* Start INPUT MATERIAL *

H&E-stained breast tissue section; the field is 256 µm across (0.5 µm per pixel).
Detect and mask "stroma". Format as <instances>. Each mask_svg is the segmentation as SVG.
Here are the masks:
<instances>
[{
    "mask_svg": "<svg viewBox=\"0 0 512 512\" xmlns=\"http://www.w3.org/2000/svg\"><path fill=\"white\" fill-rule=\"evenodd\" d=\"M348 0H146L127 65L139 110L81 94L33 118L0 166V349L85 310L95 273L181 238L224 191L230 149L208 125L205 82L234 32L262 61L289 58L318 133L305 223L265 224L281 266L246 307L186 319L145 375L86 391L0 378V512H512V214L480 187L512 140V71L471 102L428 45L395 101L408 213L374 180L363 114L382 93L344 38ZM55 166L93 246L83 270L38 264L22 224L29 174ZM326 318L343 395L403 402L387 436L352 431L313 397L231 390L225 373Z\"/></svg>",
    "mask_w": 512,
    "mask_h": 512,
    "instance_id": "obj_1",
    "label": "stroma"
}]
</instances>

* End INPUT MATERIAL *

GOAL
Extract all of the data exactly as written.

OUTPUT FOR THIS TASK
H&E-stained breast tissue section; the field is 256 µm across (0.5 µm per pixel).
Detect and mask "stroma". Format as <instances>. Each mask_svg is the segmentation as SVG.
Here are the masks:
<instances>
[{
    "mask_svg": "<svg viewBox=\"0 0 512 512\" xmlns=\"http://www.w3.org/2000/svg\"><path fill=\"white\" fill-rule=\"evenodd\" d=\"M348 0H146L127 65L139 110L81 94L33 118L0 166V349L85 310L95 273L181 238L224 191L230 149L208 125L205 82L234 32L262 61L289 58L318 133L305 223L265 224L281 266L246 307L186 319L145 375L86 391L0 378V512H512V214L480 187L512 140V71L471 102L428 45L395 101L408 213L374 180L363 114L382 93L344 38ZM55 166L93 246L83 270L38 264L22 224L29 174ZM326 318L343 395L403 402L387 436L352 431L313 397L231 390L225 373Z\"/></svg>",
    "mask_w": 512,
    "mask_h": 512,
    "instance_id": "obj_1",
    "label": "stroma"
}]
</instances>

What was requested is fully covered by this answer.